Leave out the images and return all the data word for word.

▬▬▬▬▬▬▬▬▬▬

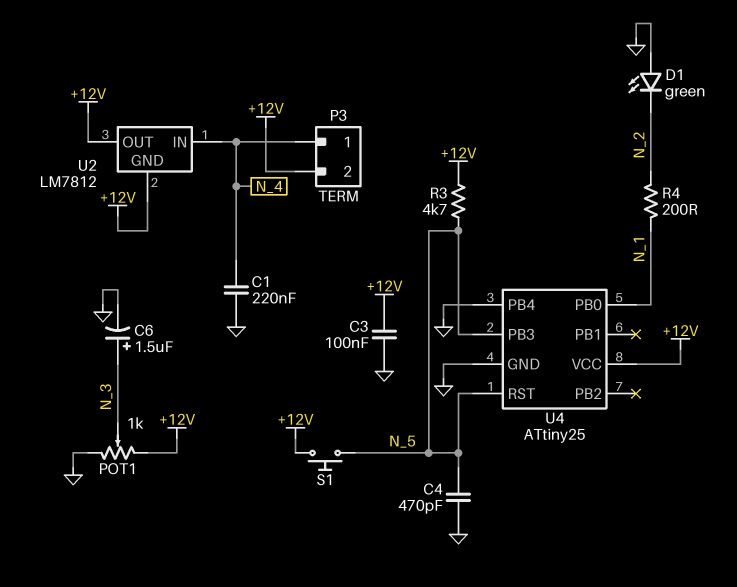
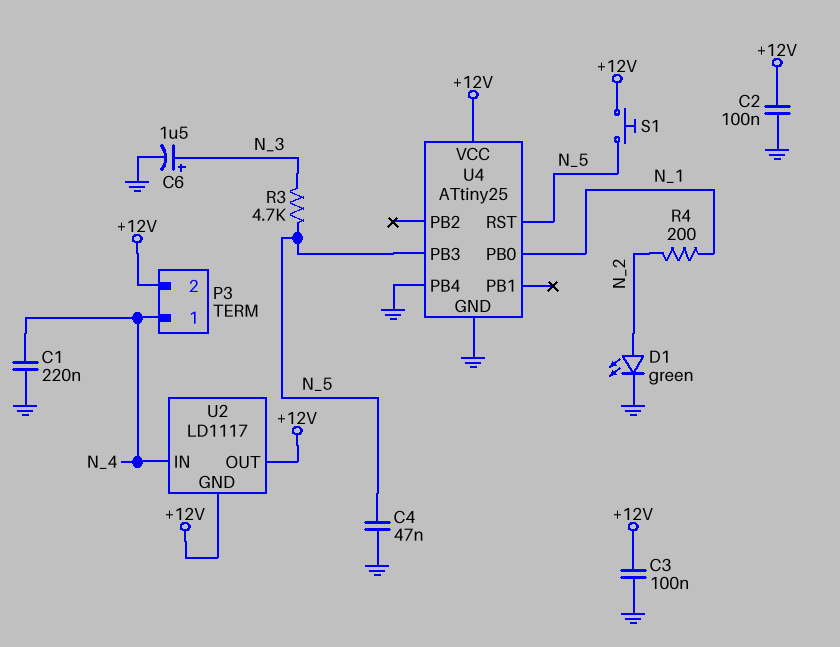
C2: none -> 100nF (+12V, GND)
C4: 470pF (GND, N_5) -> 47nF (GND, N_5)
D1: LED green (A GND, K N_2) -> LED green (A N_2, K GND)
POT1: 1k (+12V, GND, wiper N_3) -> none
R3: 4.7k (+12V, N_5) -> 4.7k (N_3, N_5)
U2: LM7812 -> LD1117

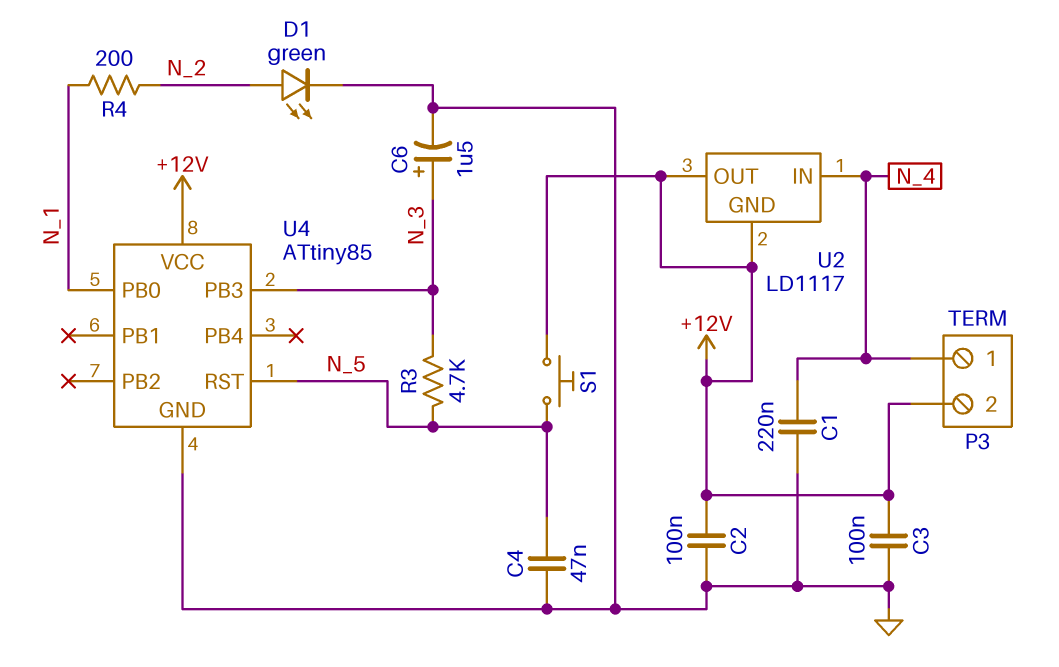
U4: ATtiny25 -> ATtiny85
U4 pin PB3: N_5 -> N_3
U4 pin PB4: GND -> none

▬▬▬▬▬▬▬▬▬▬

• Response below:
C2: none -> 100nF (+12V, GND)
C4: 470pF (GND, N_5) -> 47nF (GND, N_5)
D1: LED green (A GND, K N_2) -> LED green (A N_2, K GND)
POT1: 1k (+12V, GND, wiper N_3) -> none
R3: 4.7k (+12V, N_5) -> 4.7k (N_3, N_5)
U2: LM7812 -> LD1117

U4: ATtiny25 -> ATtiny85
U4 pin PB3: N_5 -> N_3
U4 pin PB4: GND -> none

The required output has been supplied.